* [WHAT THE TASK REQUIRES] The answer should contain only the lines from the beginning of the entries through the line that holds "nothing => toy rocket (rose-pink) <508, 291>", given again exactly, with no pictures.

* [INFORMATION GIVEN]
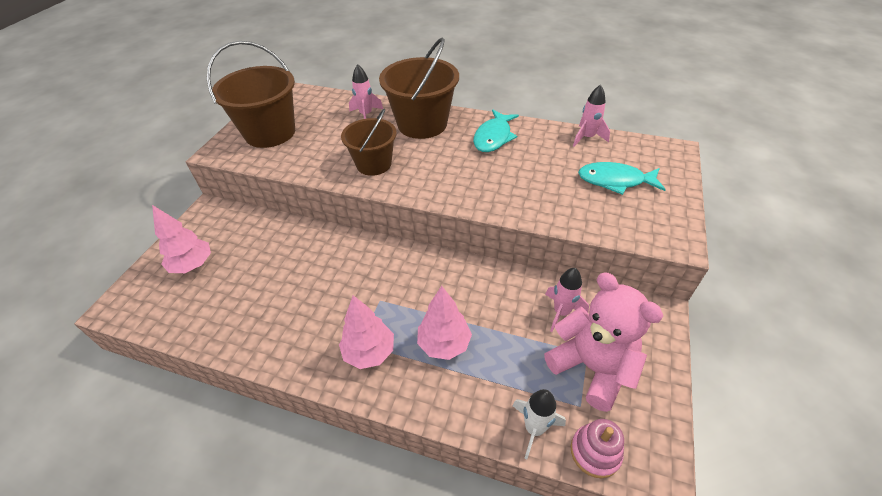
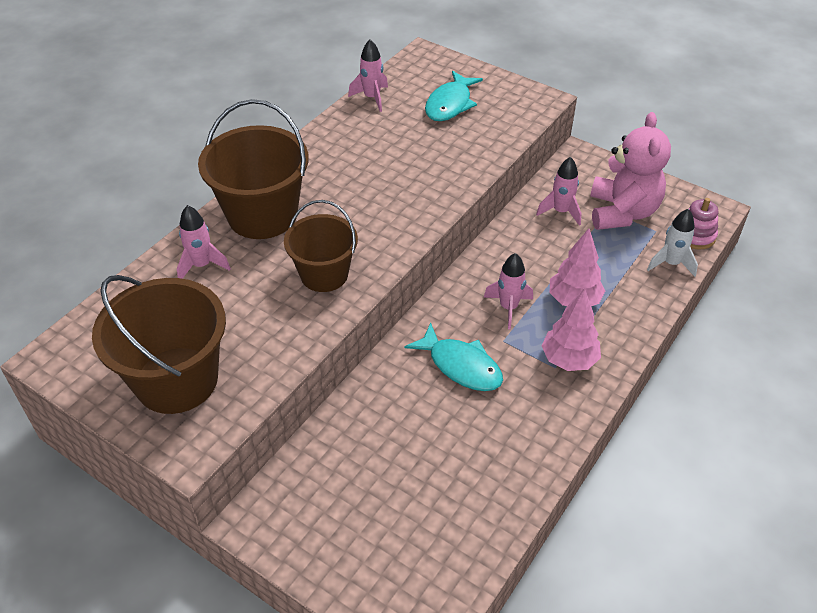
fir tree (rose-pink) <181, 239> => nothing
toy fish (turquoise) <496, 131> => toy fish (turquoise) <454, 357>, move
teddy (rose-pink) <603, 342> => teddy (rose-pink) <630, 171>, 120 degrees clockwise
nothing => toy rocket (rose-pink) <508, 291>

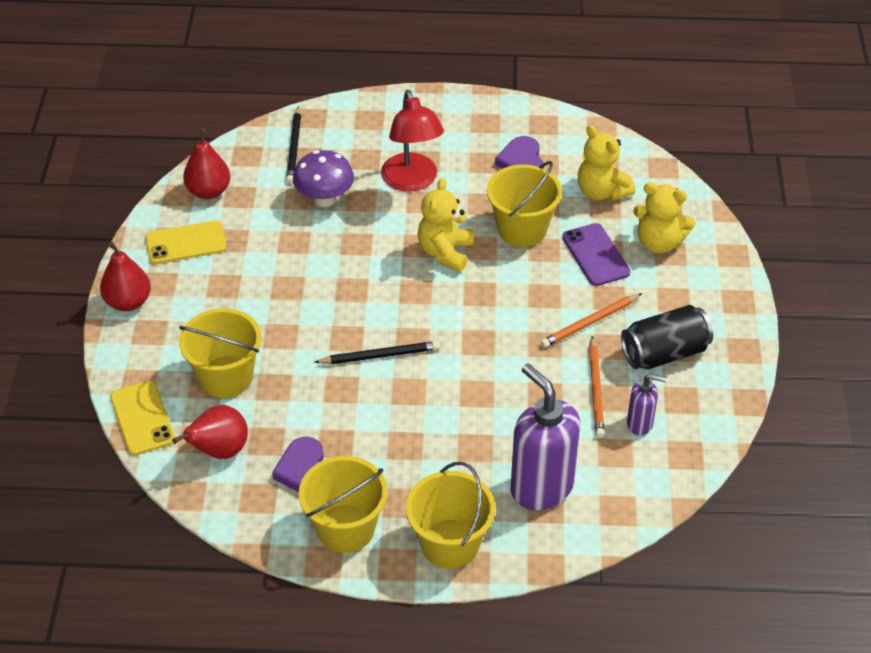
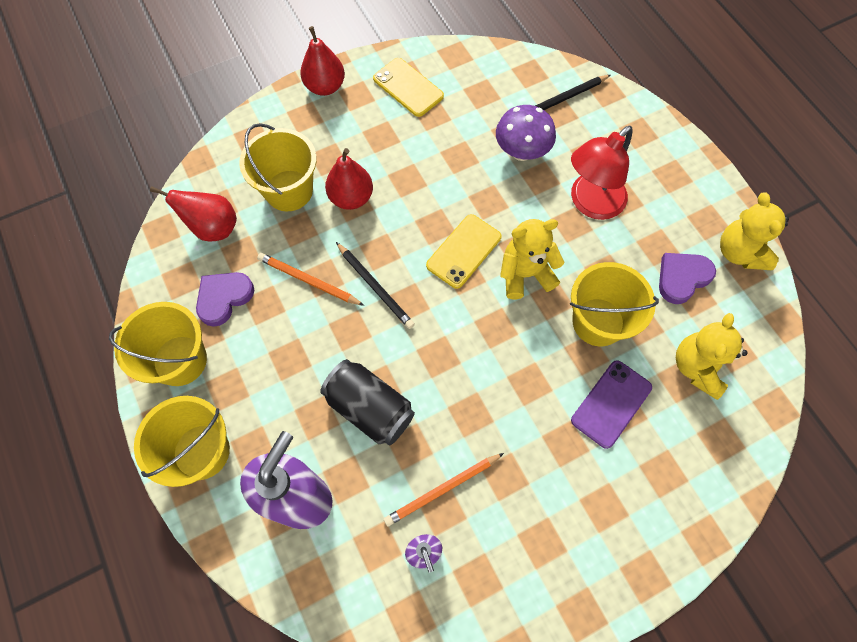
mobile phone (yellow) <142, 418> => mobile phone (yellow) <464, 251>, move
toy pear (scarlet) <207, 164> => toy pear (scarlet) <349, 179>, move
pencil (orange-coloured) <591, 320> => pencil (orange-coloured) <310, 279>, move
tin (ebony) <667, 337> => tin (ebony) <367, 402>, move
teddy (yellow) <664, 218> => teddy (yellow) <754, 231>, move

* [YOUR SOLUTION]
fir tree (rose-pink) <181, 239> => nothing
toy fish (turquoise) <496, 131> => toy fish (turquoise) <454, 357>, move
teddy (rose-pink) <603, 342> => teddy (rose-pink) <630, 171>, 120 degrees clockwise
nothing => toy rocket (rose-pink) <508, 291>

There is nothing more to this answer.